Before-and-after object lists
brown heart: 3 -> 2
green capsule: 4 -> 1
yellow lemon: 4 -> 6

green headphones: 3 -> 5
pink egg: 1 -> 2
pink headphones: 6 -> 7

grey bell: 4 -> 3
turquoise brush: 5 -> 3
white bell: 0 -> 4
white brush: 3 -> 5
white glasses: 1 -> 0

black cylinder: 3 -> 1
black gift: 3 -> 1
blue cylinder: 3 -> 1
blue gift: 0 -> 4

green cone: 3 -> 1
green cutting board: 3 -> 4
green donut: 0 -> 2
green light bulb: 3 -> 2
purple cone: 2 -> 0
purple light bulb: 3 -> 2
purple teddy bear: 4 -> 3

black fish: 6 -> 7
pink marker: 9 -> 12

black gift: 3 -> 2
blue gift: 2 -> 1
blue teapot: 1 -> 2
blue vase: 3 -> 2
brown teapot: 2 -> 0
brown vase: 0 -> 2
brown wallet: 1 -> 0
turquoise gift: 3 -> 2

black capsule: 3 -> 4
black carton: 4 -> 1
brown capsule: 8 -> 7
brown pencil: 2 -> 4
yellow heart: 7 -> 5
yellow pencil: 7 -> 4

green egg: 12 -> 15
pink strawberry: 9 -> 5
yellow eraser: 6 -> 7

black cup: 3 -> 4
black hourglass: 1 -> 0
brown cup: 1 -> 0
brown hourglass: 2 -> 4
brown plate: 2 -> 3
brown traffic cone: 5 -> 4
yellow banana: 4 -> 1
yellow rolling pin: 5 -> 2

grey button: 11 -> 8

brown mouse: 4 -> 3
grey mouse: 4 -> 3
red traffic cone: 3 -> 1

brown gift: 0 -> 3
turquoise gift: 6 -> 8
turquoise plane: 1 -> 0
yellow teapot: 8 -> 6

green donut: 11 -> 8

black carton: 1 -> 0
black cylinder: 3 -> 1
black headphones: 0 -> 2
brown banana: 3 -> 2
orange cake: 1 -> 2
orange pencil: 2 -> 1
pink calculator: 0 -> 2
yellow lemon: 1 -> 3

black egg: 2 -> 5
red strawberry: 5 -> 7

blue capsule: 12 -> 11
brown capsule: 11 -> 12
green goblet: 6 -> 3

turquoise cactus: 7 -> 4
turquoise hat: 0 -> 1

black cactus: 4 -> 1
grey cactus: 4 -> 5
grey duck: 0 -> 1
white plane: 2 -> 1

▶ Prompt:
Make an exact copy of every record listed above.

▶ Answer for this exercise:
brown heart: 3 -> 2
green capsule: 4 -> 1
yellow lemon: 4 -> 6

green headphones: 3 -> 5
pink egg: 1 -> 2
pink headphones: 6 -> 7

grey bell: 4 -> 3
turquoise brush: 5 -> 3
white bell: 0 -> 4
white brush: 3 -> 5
white glasses: 1 -> 0

black cylinder: 3 -> 1
black gift: 3 -> 1
blue cylinder: 3 -> 1
blue gift: 0 -> 4

green cone: 3 -> 1
green cutting board: 3 -> 4
green donut: 0 -> 2
green light bulb: 3 -> 2
purple cone: 2 -> 0
purple light bulb: 3 -> 2
purple teddy bear: 4 -> 3

black fish: 6 -> 7
pink marker: 9 -> 12

black gift: 3 -> 2
blue gift: 2 -> 1
blue teapot: 1 -> 2
blue vase: 3 -> 2
brown teapot: 2 -> 0
brown vase: 0 -> 2
brown wallet: 1 -> 0
turquoise gift: 3 -> 2

black capsule: 3 -> 4
black carton: 4 -> 1
brown capsule: 8 -> 7
brown pencil: 2 -> 4
yellow heart: 7 -> 5
yellow pencil: 7 -> 4

green egg: 12 -> 15
pink strawberry: 9 -> 5
yellow eraser: 6 -> 7

black cup: 3 -> 4
black hourglass: 1 -> 0
brown cup: 1 -> 0
brown hourglass: 2 -> 4
brown plate: 2 -> 3
brown traffic cone: 5 -> 4
yellow banana: 4 -> 1
yellow rolling pin: 5 -> 2

grey button: 11 -> 8

brown mouse: 4 -> 3
grey mouse: 4 -> 3
red traffic cone: 3 -> 1

brown gift: 0 -> 3
turquoise gift: 6 -> 8
turquoise plane: 1 -> 0
yellow teapot: 8 -> 6

green donut: 11 -> 8

black carton: 1 -> 0
black cylinder: 3 -> 1
black headphones: 0 -> 2
brown banana: 3 -> 2
orange cake: 1 -> 2
orange pencil: 2 -> 1
pink calculator: 0 -> 2
yellow lemon: 1 -> 3

black egg: 2 -> 5
red strawberry: 5 -> 7

blue capsule: 12 -> 11
brown capsule: 11 -> 12
green goblet: 6 -> 3

turquoise cactus: 7 -> 4
turquoise hat: 0 -> 1

black cactus: 4 -> 1
grey cactus: 4 -> 5
grey duck: 0 -> 1
white plane: 2 -> 1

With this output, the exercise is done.